Exercise prompt
Gather every line from the entries below that includes "gateau".
Start of Data section
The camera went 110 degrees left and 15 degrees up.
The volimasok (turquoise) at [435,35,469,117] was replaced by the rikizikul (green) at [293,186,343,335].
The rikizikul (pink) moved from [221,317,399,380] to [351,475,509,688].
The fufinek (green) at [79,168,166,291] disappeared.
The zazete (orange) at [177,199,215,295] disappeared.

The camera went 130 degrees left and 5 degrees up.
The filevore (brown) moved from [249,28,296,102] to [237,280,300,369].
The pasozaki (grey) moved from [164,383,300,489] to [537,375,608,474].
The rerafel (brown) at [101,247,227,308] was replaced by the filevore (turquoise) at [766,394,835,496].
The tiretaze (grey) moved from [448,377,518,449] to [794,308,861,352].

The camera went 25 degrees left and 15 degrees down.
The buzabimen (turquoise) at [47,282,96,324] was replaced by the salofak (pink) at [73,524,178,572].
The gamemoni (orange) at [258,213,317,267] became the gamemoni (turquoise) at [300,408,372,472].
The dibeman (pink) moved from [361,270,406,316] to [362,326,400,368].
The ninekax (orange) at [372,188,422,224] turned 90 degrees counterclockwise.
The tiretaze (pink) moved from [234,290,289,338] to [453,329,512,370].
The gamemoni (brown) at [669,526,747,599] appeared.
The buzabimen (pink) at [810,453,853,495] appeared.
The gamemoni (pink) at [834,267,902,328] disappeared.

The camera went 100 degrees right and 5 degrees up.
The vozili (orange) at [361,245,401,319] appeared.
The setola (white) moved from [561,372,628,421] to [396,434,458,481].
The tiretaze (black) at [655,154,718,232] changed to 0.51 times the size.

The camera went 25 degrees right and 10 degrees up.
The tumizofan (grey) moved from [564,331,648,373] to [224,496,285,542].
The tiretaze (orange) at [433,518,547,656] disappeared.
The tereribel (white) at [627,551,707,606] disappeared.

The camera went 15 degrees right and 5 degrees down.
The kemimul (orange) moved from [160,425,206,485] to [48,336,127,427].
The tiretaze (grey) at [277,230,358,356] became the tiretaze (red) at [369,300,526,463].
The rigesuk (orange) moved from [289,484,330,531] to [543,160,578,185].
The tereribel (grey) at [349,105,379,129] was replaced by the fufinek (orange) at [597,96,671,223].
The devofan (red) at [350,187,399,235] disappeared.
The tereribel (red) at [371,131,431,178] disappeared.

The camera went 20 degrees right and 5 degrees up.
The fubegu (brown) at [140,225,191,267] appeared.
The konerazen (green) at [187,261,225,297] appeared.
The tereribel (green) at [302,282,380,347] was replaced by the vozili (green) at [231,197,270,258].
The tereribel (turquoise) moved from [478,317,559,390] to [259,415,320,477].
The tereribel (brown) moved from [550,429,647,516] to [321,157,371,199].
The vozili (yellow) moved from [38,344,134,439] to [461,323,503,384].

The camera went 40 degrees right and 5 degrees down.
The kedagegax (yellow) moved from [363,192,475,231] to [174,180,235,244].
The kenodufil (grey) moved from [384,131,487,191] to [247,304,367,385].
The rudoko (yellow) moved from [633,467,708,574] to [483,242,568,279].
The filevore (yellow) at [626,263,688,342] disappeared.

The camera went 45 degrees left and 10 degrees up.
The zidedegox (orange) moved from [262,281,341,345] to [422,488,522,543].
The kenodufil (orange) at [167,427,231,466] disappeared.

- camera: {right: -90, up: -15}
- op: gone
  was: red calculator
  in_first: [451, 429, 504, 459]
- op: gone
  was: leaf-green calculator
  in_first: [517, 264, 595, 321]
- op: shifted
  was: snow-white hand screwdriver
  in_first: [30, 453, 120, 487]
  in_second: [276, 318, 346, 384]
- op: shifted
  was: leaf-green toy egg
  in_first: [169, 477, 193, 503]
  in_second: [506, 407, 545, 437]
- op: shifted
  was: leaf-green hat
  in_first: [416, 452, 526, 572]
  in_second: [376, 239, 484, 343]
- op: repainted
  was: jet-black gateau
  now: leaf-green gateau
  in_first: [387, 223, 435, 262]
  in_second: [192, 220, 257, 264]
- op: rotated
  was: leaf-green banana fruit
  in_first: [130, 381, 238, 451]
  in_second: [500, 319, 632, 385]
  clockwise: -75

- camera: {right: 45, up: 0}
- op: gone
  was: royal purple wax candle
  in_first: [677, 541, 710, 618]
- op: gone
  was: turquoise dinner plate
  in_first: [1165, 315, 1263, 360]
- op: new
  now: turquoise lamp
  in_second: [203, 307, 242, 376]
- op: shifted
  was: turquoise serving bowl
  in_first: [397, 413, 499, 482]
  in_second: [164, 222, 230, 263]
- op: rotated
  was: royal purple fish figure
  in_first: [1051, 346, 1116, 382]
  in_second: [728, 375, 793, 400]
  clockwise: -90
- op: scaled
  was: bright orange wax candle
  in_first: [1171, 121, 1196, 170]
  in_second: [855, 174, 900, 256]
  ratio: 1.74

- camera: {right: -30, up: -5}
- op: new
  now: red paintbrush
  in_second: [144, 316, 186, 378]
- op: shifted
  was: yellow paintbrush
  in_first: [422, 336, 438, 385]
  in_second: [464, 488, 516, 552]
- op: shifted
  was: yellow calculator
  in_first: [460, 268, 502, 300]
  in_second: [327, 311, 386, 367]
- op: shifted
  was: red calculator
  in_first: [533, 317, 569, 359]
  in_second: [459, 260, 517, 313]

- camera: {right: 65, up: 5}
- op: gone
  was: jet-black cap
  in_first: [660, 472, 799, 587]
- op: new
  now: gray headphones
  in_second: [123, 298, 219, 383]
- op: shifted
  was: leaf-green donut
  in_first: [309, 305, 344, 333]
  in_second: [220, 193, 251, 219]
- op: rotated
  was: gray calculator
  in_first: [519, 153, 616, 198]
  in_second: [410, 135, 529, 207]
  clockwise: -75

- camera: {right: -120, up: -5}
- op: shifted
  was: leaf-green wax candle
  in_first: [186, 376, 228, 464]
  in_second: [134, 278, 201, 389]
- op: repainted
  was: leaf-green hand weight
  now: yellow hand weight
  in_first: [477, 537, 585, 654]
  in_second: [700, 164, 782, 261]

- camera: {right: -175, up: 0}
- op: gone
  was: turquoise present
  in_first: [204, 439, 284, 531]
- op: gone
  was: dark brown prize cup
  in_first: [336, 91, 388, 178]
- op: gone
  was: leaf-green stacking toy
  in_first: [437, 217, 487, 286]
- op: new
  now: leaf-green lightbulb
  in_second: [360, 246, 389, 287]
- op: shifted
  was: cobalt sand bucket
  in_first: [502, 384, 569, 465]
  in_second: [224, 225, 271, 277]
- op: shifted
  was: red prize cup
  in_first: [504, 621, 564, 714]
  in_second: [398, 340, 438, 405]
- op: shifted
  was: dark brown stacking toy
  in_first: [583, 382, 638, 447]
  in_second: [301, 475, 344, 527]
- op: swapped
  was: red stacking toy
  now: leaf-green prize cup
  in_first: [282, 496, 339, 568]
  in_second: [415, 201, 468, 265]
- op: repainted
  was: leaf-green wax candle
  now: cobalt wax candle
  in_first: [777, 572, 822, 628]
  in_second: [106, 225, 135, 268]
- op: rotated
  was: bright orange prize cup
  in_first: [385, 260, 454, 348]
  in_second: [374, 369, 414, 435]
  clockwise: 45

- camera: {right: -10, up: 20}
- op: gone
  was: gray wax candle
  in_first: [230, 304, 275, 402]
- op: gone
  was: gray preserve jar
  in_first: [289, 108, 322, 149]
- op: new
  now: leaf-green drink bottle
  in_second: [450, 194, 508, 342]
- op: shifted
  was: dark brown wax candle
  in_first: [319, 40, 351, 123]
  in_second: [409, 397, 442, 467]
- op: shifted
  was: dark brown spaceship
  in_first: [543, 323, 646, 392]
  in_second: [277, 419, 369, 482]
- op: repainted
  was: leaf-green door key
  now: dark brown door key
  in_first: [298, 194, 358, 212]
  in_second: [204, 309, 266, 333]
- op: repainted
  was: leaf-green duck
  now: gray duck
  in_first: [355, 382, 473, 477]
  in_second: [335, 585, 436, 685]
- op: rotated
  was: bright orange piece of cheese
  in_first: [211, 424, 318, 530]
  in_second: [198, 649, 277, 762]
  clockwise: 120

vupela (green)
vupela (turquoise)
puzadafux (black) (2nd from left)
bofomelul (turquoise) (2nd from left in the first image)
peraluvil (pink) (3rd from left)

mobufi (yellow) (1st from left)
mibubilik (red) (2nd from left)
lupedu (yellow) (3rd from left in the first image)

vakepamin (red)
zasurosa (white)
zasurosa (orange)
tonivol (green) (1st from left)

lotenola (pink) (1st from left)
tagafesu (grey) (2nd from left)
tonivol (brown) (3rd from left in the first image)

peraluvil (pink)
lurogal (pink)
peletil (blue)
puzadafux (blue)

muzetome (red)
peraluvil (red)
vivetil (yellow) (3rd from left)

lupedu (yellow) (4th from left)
End of Data section
Answer space
  was: jet-black gateau
  now: leaf-green gateau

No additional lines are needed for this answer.